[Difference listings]
++++

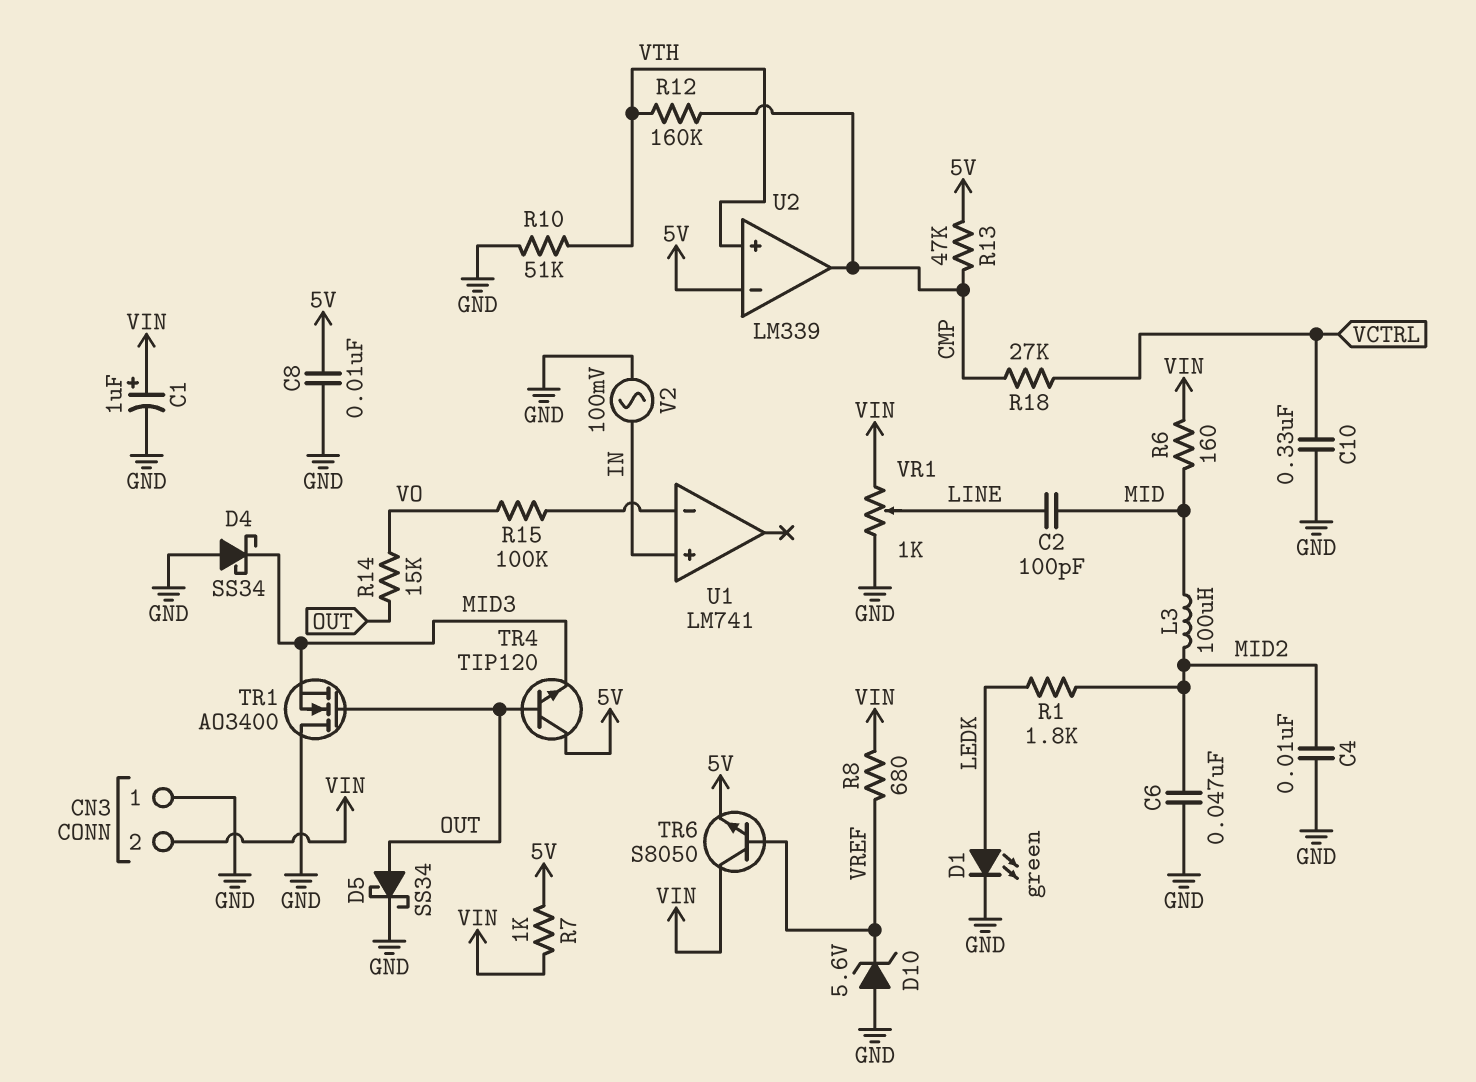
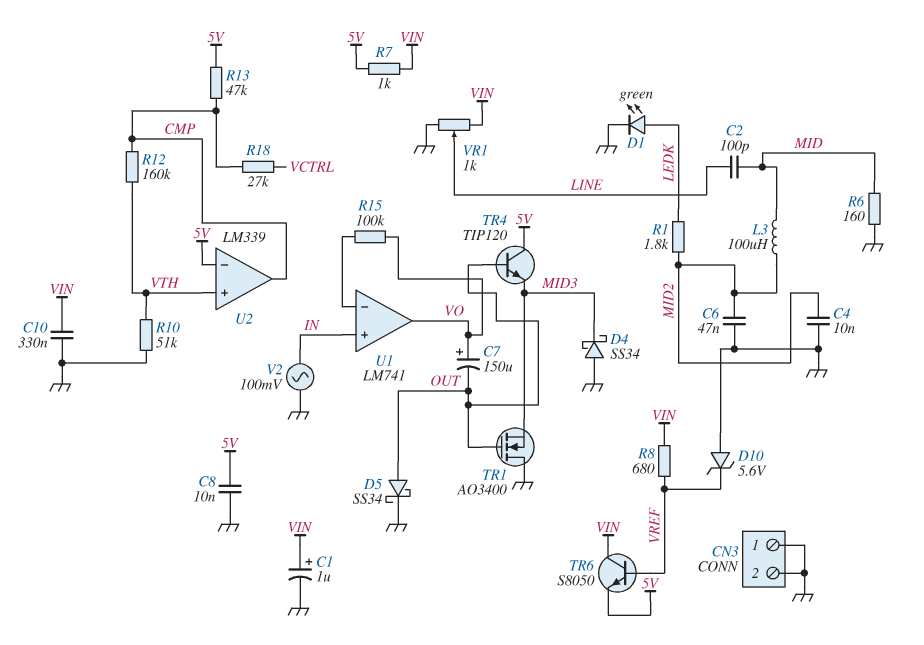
C7: none -> 150uF (plus VO, minus OUT)
C10: 330nF (GND, VCTRL) -> 330nF (GND, VIN)
CN3 pin 2: VIN -> GND
R6: 160 (MID, VIN) -> 160 (GND, MID)
R14: 15k (OUT, VO) -> none
U1 pin out: none -> VO

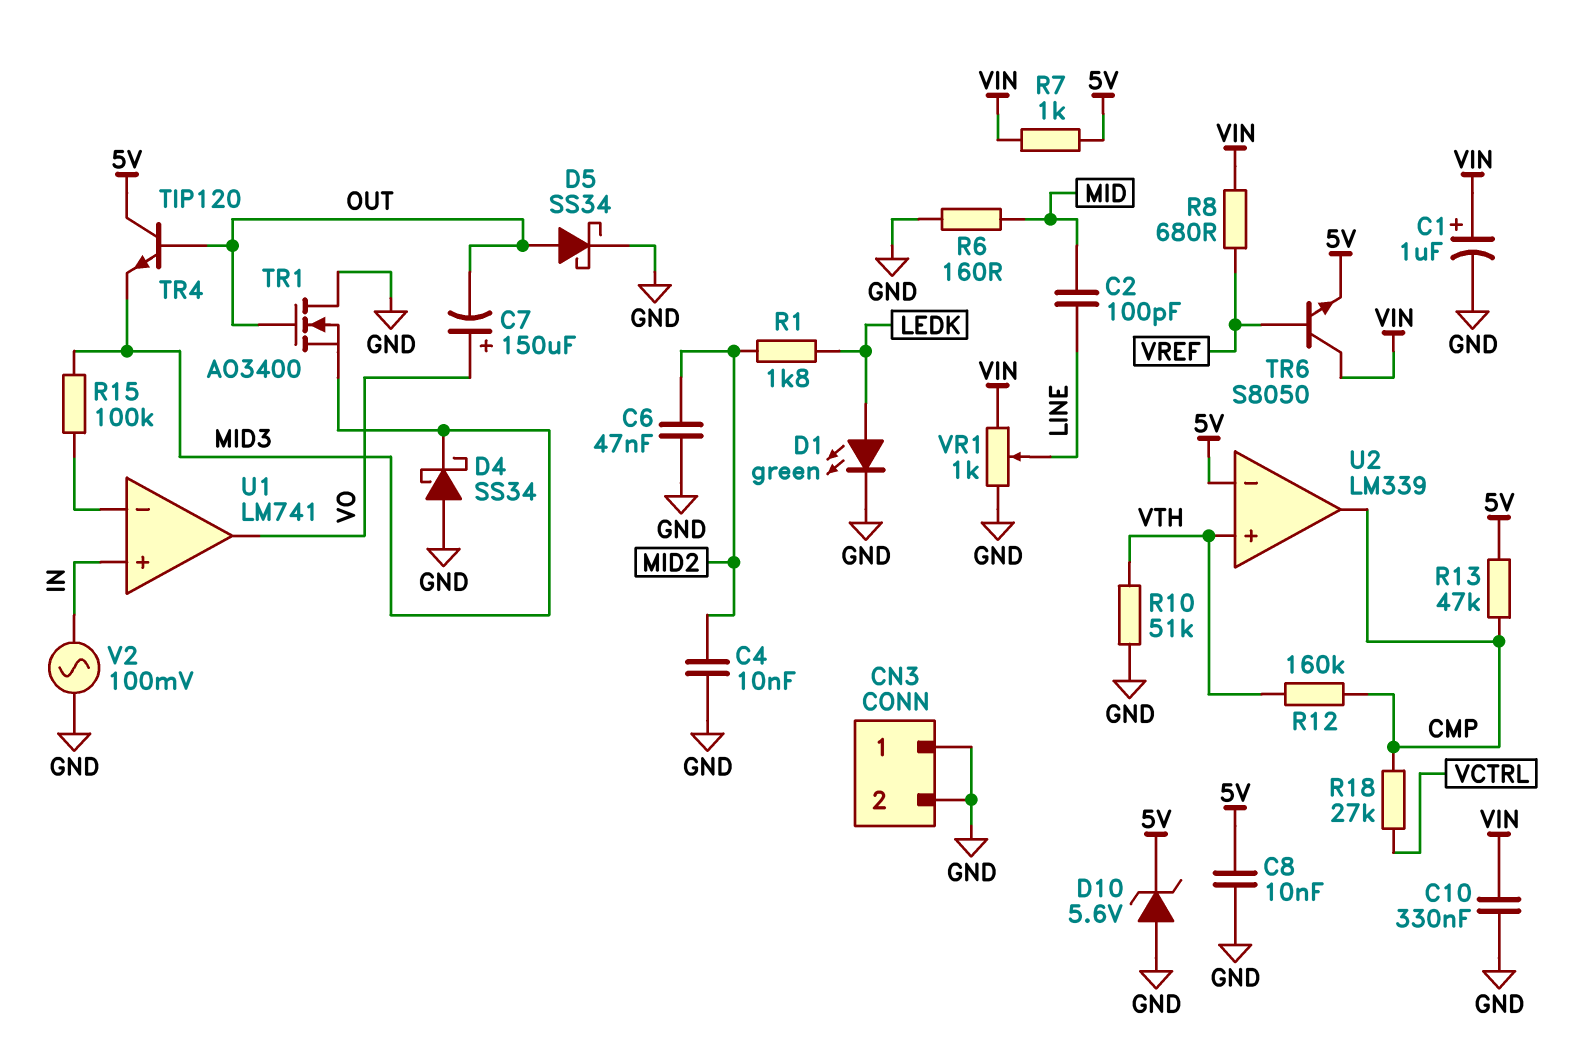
D10: zener 5.6V (A GND, K VREF) -> zener 5.6V (A GND, K 5V)
L3: 100uH (MID, MID2) -> none
R15: 100k (U1/in-, VO) -> 100k (MID3, U1/in-)

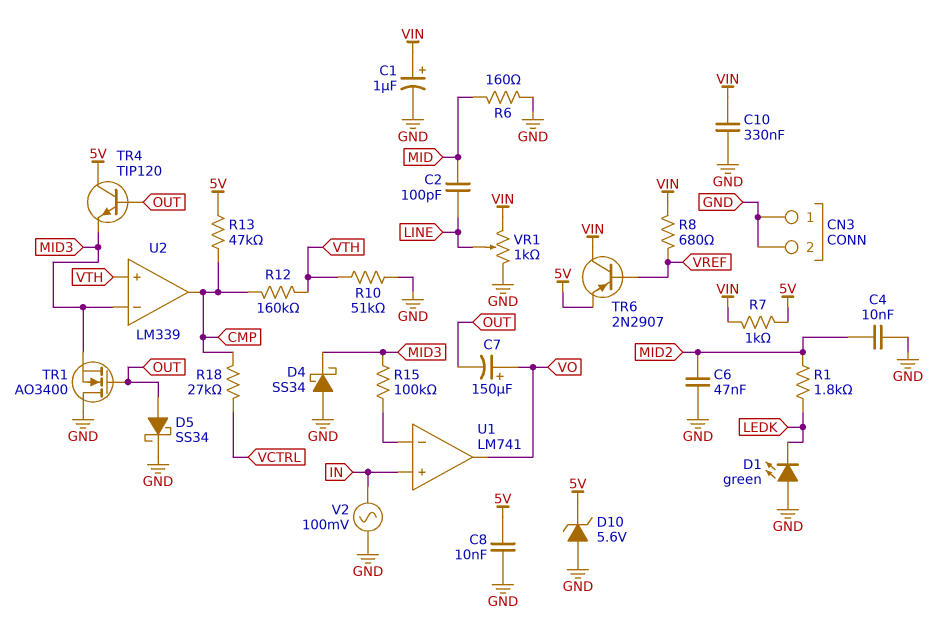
D1: LED green (A LEDK, K GND) -> LED green (A GND, K LEDK)
TR6: NPN S8050 (B VREF, C VIN, E 5V) -> PNP 2N2907 (B VREF, C VIN, E 5V)
U2 pin in-: 5V -> MID3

++++

● **PROBLEM STATEMENT**:
Take the line containing "R15: 100k (U1/in-, VO) -> 100k (MID3, U1/in-)" and all lines after it to the end of the data above, and reproduce them exactly, leaving out pictures. Nothing else belongs in the copy.

● **ANSWER BELOW**:
R15: 100k (U1/in-, VO) -> 100k (MID3, U1/in-)

D1: LED green (A LEDK, K GND) -> LED green (A GND, K LEDK)
TR6: NPN S8050 (B VREF, C VIN, E 5V) -> PNP 2N2907 (B VREF, C VIN, E 5V)
U2 pin in-: 5V -> MID3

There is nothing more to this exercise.